Record extracts
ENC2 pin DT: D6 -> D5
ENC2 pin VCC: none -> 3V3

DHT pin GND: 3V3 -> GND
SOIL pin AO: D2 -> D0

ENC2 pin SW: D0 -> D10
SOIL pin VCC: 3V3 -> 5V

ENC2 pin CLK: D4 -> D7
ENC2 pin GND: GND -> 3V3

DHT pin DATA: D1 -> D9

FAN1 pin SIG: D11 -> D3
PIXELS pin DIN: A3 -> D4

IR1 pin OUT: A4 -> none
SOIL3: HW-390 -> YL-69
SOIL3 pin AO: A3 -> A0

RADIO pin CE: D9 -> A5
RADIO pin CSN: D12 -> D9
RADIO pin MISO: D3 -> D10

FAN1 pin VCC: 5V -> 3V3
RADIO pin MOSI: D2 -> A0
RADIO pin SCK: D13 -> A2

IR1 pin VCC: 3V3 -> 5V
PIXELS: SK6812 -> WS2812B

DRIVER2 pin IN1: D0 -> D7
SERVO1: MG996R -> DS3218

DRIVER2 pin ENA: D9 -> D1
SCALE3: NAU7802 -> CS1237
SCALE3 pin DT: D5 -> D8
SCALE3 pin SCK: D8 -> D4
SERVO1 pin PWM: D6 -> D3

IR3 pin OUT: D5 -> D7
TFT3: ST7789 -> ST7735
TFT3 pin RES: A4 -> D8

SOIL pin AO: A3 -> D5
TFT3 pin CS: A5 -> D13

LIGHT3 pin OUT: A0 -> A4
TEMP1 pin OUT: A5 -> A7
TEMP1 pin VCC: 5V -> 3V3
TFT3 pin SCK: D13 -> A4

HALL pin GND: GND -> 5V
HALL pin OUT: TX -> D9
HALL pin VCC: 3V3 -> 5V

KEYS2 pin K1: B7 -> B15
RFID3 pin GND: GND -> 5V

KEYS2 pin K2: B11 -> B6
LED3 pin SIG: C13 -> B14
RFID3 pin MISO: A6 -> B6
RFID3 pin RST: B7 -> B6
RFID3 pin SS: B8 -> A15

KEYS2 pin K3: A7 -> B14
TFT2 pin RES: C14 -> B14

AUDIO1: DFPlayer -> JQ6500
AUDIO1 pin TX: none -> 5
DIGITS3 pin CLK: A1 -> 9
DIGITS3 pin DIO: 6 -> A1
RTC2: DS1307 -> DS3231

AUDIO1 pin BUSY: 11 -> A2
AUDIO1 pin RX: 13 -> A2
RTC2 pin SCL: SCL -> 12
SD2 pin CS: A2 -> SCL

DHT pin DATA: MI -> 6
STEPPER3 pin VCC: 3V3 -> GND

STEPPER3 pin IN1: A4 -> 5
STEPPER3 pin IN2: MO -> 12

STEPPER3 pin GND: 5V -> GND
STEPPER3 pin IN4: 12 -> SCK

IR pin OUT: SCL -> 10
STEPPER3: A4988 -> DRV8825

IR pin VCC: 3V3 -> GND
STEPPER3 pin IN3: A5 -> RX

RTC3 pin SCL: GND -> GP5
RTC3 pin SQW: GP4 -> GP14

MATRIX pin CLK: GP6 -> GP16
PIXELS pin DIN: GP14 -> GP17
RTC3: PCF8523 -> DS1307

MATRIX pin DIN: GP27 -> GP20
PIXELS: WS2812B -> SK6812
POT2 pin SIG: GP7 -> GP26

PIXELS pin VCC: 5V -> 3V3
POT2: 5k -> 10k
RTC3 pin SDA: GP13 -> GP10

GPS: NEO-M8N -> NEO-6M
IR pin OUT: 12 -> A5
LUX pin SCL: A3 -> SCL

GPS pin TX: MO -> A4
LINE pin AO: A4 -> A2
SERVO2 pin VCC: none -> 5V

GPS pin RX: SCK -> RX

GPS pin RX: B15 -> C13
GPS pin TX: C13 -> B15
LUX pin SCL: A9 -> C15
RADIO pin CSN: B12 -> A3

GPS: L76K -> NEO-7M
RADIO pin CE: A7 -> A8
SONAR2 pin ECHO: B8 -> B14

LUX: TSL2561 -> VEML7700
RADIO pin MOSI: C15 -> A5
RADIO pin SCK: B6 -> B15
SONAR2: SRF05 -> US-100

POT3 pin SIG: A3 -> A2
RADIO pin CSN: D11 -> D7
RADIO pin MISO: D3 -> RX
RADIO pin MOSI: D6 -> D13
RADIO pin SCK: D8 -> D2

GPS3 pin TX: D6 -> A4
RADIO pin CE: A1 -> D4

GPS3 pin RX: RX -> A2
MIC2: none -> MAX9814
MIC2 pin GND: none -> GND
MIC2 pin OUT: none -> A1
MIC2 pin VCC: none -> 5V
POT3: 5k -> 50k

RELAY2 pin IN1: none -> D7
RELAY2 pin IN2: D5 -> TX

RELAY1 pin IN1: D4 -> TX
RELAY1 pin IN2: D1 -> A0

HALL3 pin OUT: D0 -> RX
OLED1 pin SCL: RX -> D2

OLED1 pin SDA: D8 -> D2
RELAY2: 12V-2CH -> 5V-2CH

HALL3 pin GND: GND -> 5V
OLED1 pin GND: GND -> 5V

What you need to do
A reply that repeats all the data exactly is required.

Task result
ENC2 pin DT: D6 -> D5
ENC2 pin VCC: none -> 3V3

DHT pin GND: 3V3 -> GND
SOIL pin AO: D2 -> D0

ENC2 pin SW: D0 -> D10
SOIL pin VCC: 3V3 -> 5V

ENC2 pin CLK: D4 -> D7
ENC2 pin GND: GND -> 3V3

DHT pin DATA: D1 -> D9

FAN1 pin SIG: D11 -> D3
PIXELS pin DIN: A3 -> D4

IR1 pin OUT: A4 -> none
SOIL3: HW-390 -> YL-69
SOIL3 pin AO: A3 -> A0

RADIO pin CE: D9 -> A5
RADIO pin CSN: D12 -> D9
RADIO pin MISO: D3 -> D10

FAN1 pin VCC: 5V -> 3V3
RADIO pin MOSI: D2 -> A0
RADIO pin SCK: D13 -> A2

IR1 pin VCC: 3V3 -> 5V
PIXELS: SK6812 -> WS2812B

DRIVER2 pin IN1: D0 -> D7
SERVO1: MG996R -> DS3218

DRIVER2 pin ENA: D9 -> D1
SCALE3: NAU7802 -> CS1237
SCALE3 pin DT: D5 -> D8
SCALE3 pin SCK: D8 -> D4
SERVO1 pin PWM: D6 -> D3

IR3 pin OUT: D5 -> D7
TFT3: ST7789 -> ST7735
TFT3 pin RES: A4 -> D8

SOIL pin AO: A3 -> D5
TFT3 pin CS: A5 -> D13

LIGHT3 pin OUT: A0 -> A4
TEMP1 pin OUT: A5 -> A7
TEMP1 pin VCC: 5V -> 3V3
TFT3 pin SCK: D13 -> A4

HALL pin GND: GND -> 5V
HALL pin OUT: TX -> D9
HALL pin VCC: 3V3 -> 5V

KEYS2 pin K1: B7 -> B15
RFID3 pin GND: GND -> 5V

KEYS2 pin K2: B11 -> B6
LED3 pin SIG: C13 -> B14
RFID3 pin MISO: A6 -> B6
RFID3 pin RST: B7 -> B6
RFID3 pin SS: B8 -> A15

KEYS2 pin K3: A7 -> B14
TFT2 pin RES: C14 -> B14

AUDIO1: DFPlayer -> JQ6500
AUDIO1 pin TX: none -> 5
DIGITS3 pin CLK: A1 -> 9
DIGITS3 pin DIO: 6 -> A1
RTC2: DS1307 -> DS3231

AUDIO1 pin BUSY: 11 -> A2
AUDIO1 pin RX: 13 -> A2
RTC2 pin SCL: SCL -> 12
SD2 pin CS: A2 -> SCL

DHT pin DATA: MI -> 6
STEPPER3 pin VCC: 3V3 -> GND

STEPPER3 pin IN1: A4 -> 5
STEPPER3 pin IN2: MO -> 12

STEPPER3 pin GND: 5V -> GND
STEPPER3 pin IN4: 12 -> SCK

IR pin OUT: SCL -> 10
STEPPER3: A4988 -> DRV8825

IR pin VCC: 3V3 -> GND
STEPPER3 pin IN3: A5 -> RX

RTC3 pin SCL: GND -> GP5
RTC3 pin SQW: GP4 -> GP14

MATRIX pin CLK: GP6 -> GP16
PIXELS pin DIN: GP14 -> GP17
RTC3: PCF8523 -> DS1307

MATRIX pin DIN: GP27 -> GP20
PIXELS: WS2812B -> SK6812
POT2 pin SIG: GP7 -> GP26

PIXELS pin VCC: 5V -> 3V3
POT2: 5k -> 10k
RTC3 pin SDA: GP13 -> GP10

GPS: NEO-M8N -> NEO-6M
IR pin OUT: 12 -> A5
LUX pin SCL: A3 -> SCL

GPS pin TX: MO -> A4
LINE pin AO: A4 -> A2
SERVO2 pin VCC: none -> 5V

GPS pin RX: SCK -> RX

GPS pin RX: B15 -> C13
GPS pin TX: C13 -> B15
LUX pin SCL: A9 -> C15
RADIO pin CSN: B12 -> A3

GPS: L76K -> NEO-7M
RADIO pin CE: A7 -> A8
SONAR2 pin ECHO: B8 -> B14

LUX: TSL2561 -> VEML7700
RADIO pin MOSI: C15 -> A5
RADIO pin SCK: B6 -> B15
SONAR2: SRF05 -> US-100

POT3 pin SIG: A3 -> A2
RADIO pin CSN: D11 -> D7
RADIO pin MISO: D3 -> RX
RADIO pin MOSI: D6 -> D13
RADIO pin SCK: D8 -> D2

GPS3 pin TX: D6 -> A4
RADIO pin CE: A1 -> D4

GPS3 pin RX: RX -> A2
MIC2: none -> MAX9814
MIC2 pin GND: none -> GND
MIC2 pin OUT: none -> A1
MIC2 pin VCC: none -> 5V
POT3: 5k -> 50k

RELAY2 pin IN1: none -> D7
RELAY2 pin IN2: D5 -> TX

RELAY1 pin IN1: D4 -> TX
RELAY1 pin IN2: D1 -> A0

HALL3 pin OUT: D0 -> RX
OLED1 pin SCL: RX -> D2

OLED1 pin SDA: D8 -> D2
RELAY2: 12V-2CH -> 5V-2CH

HALL3 pin GND: GND -> 5V
OLED1 pin GND: GND -> 5V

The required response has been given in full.